What this task involves: Give the number of lines in the records below that include "none". Reply with that number alone.

Supplied records:

------------------------------------

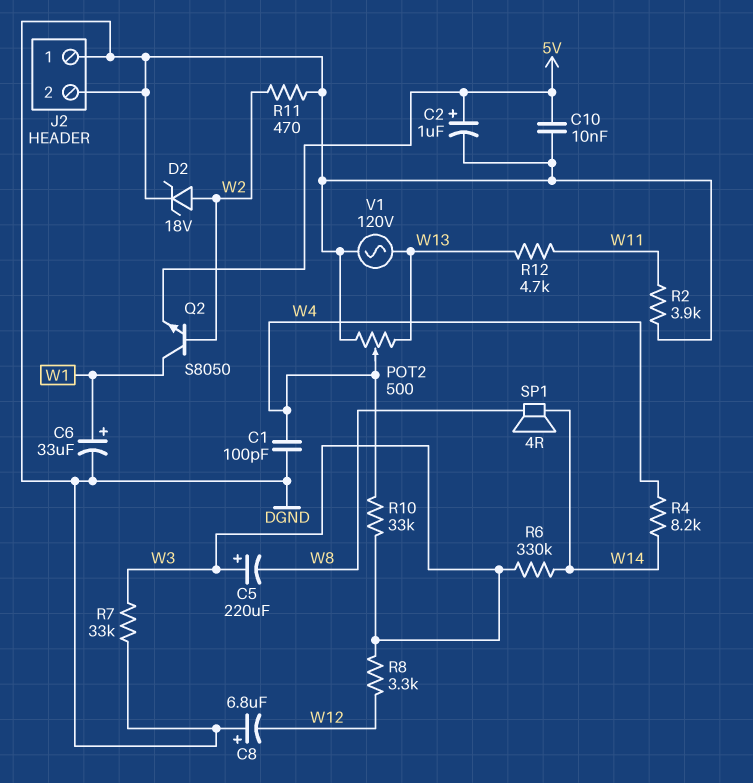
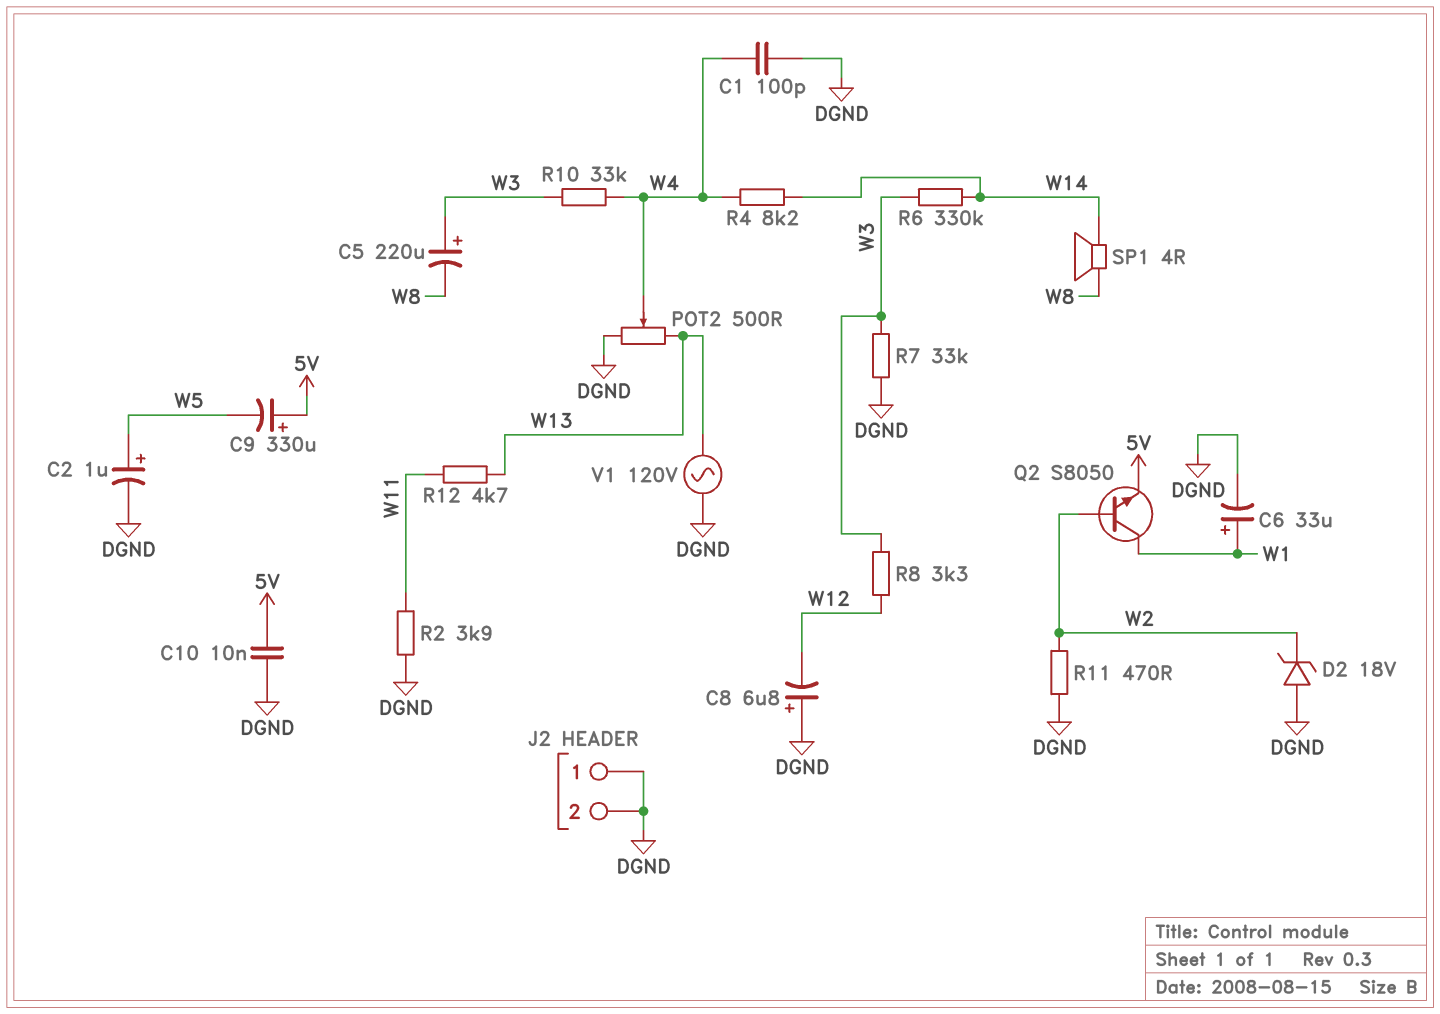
C2: 1uF (plus 5V, minus DGND) -> 1uF (plus W5, minus DGND)
C9: none -> 330uF (plus 5V, minus W5)
D2: zener 18V (A W2, K DGND) -> zener 18V (A DGND, K W2)

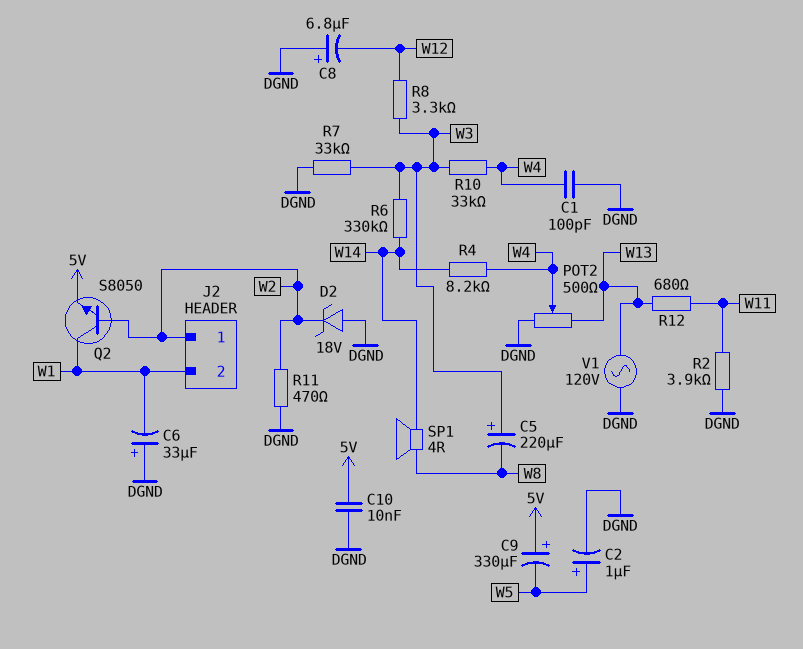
C6: 33uF (plus W1, minus DGND) -> 33uF (plus DGND, minus W1)
J2 pin 1: DGND -> W2
J2 pin 2: DGND -> W1
R12: 4.7k (W11, W13) -> 680 (W11, W13)

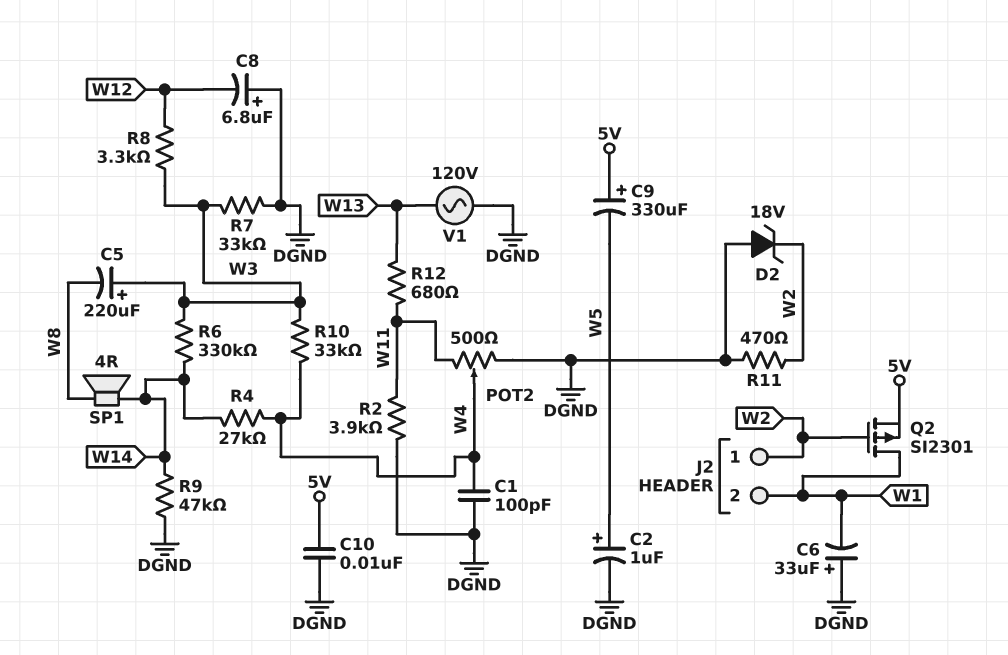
POT2: 500 (DGND, W13, wiper W4) -> 500 (DGND, W11, wiper W4)
Q2: NPN S8050 (B W2, C W1, E 5V) -> PMOS SI2301 (G W2, D W1, S 5V)
R4: 8.2k (W4, W14) -> 27k (W4, W14)
R9: none -> 47k (DGND, W14)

------------------------------------

The answer: 2